## Work to complete:
Determine the number of lines in the data below that contain the string "none", and respond with that number alone.

*** Excerpted records ***

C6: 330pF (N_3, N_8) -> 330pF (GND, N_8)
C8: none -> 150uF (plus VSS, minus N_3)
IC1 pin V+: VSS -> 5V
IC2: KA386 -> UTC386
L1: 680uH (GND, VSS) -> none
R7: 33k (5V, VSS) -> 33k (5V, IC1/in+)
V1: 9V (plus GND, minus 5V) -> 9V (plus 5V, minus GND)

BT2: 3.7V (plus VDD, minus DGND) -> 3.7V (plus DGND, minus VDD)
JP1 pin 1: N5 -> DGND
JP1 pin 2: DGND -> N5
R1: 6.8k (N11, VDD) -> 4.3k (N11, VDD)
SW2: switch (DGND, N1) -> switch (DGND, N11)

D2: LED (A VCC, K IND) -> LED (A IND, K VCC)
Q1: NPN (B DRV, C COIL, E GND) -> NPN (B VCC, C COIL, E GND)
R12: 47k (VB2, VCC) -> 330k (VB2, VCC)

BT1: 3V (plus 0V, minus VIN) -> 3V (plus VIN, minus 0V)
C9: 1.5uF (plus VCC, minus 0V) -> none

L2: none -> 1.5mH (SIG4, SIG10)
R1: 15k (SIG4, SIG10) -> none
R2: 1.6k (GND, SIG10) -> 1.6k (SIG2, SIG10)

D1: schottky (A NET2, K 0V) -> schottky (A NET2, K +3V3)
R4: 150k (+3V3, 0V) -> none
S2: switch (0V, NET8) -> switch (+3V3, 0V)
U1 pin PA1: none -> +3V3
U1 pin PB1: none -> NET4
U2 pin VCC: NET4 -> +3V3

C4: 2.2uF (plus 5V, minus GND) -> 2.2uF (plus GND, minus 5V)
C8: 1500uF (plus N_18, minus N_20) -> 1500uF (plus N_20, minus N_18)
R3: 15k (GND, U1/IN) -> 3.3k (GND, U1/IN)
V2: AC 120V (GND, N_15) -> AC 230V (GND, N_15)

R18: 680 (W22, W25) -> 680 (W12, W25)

***

## Written solution:
8